_WORK ORDER_: The listing below holds a line with "green hammer: 2 -> 1" and a later line with "yellow cupcake: 5 -> 1". Write out those two lines and every line between them, exactly, and nothing else.

_THE DATA_:
______

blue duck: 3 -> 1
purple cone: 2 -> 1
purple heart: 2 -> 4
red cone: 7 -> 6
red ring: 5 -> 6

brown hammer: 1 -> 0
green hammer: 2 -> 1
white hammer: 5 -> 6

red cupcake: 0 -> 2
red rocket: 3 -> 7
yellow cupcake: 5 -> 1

______

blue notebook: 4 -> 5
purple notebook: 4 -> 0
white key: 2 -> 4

______

_SOLUTION FOR THIS PROBLEM_:
green hammer: 2 -> 1
white hammer: 5 -> 6

red cupcake: 0 -> 2
red rocket: 3 -> 7
yellow cupcake: 5 -> 1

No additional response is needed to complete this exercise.